The answer must be every line from the entries below that contains "none".

### Records for this exercise:
╭──

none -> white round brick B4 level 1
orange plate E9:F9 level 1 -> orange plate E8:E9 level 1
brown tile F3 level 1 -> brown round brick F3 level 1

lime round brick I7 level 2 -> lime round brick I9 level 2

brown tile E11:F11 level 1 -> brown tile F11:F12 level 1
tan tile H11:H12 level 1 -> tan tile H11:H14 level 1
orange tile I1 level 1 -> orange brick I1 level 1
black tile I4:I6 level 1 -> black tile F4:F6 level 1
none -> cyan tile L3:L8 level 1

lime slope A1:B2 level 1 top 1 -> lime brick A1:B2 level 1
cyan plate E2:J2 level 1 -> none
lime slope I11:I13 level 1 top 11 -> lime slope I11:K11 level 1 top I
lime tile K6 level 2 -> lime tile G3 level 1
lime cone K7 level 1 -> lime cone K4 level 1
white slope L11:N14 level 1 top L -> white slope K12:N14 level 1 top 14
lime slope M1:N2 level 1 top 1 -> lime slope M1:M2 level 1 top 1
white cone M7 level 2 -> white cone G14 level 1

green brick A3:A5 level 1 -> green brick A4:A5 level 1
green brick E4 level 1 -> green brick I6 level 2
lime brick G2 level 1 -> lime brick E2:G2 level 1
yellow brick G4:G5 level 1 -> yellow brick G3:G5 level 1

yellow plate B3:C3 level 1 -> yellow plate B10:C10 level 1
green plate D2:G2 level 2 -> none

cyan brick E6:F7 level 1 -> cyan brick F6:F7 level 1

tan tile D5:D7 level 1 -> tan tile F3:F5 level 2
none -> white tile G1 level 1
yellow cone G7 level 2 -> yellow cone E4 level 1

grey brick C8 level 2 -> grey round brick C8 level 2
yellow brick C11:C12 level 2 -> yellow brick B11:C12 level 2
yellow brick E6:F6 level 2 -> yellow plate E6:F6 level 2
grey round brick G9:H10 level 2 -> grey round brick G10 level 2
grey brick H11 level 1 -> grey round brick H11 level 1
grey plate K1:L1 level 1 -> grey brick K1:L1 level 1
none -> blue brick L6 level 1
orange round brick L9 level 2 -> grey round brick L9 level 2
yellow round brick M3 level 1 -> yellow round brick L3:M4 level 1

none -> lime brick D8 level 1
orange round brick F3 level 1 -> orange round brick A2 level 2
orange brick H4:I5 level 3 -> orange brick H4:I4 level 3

╰──

### Response area:
none -> white round brick B4 level 1
none -> cyan tile L3:L8 level 1
cyan plate E2:J2 level 1 -> none
green plate D2:G2 level 2 -> none
none -> white tile G1 level 1
none -> blue brick L6 level 1
none -> lime brick D8 level 1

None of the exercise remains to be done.